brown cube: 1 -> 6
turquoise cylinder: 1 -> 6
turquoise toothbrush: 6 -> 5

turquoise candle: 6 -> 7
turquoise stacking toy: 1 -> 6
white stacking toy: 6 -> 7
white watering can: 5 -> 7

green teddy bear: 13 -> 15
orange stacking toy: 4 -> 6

...

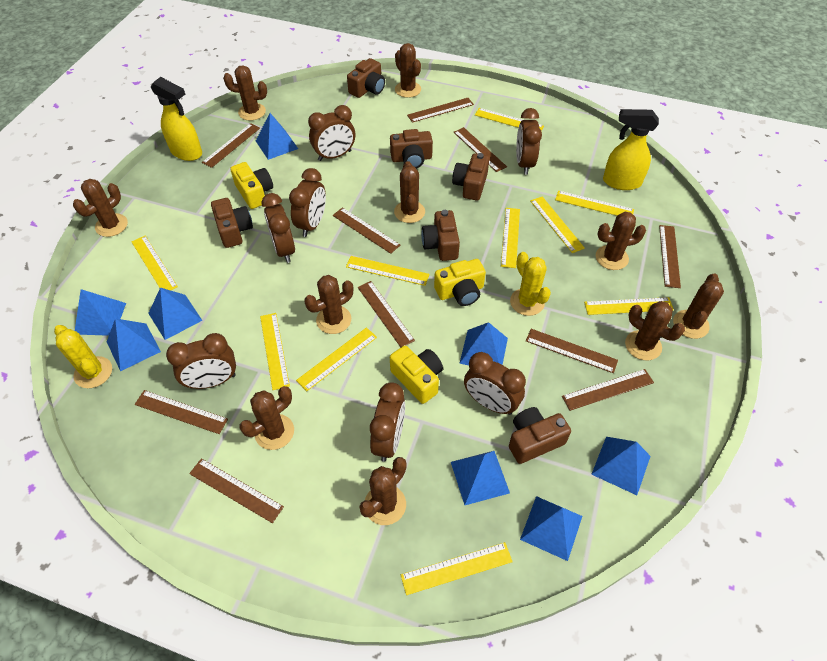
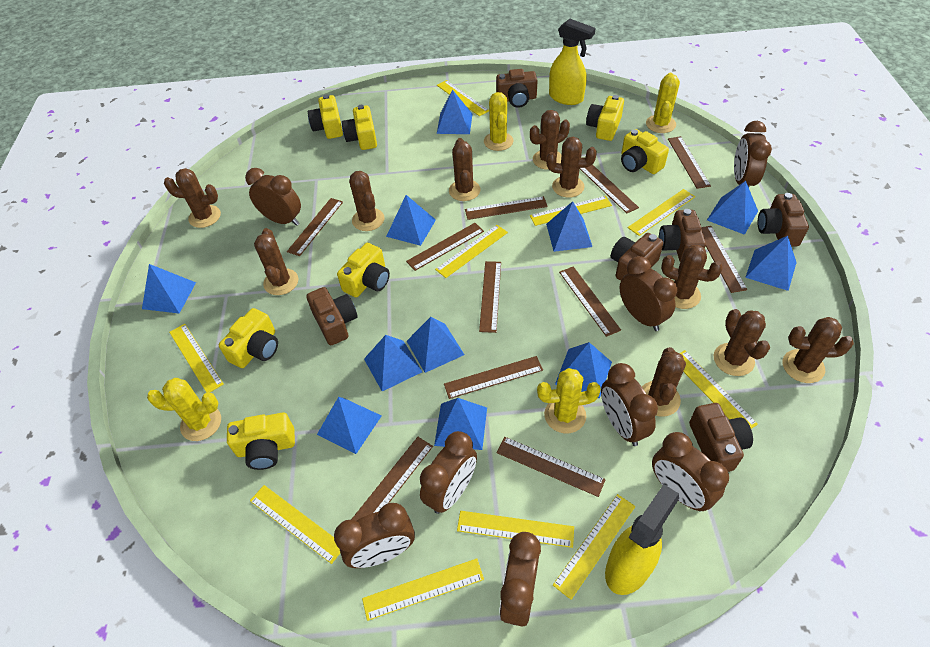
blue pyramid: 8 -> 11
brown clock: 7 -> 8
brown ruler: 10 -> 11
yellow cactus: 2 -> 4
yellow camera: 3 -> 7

What the task asks –
Your answer should be the lines above from the one containing "blue pyramid: 8 -> 11" through the one containing "yellow camera: 3 -> 7", copied exactly and with both ends kept.

Answer to this task –
blue pyramid: 8 -> 11
brown clock: 7 -> 8
brown ruler: 10 -> 11
yellow cactus: 2 -> 4
yellow camera: 3 -> 7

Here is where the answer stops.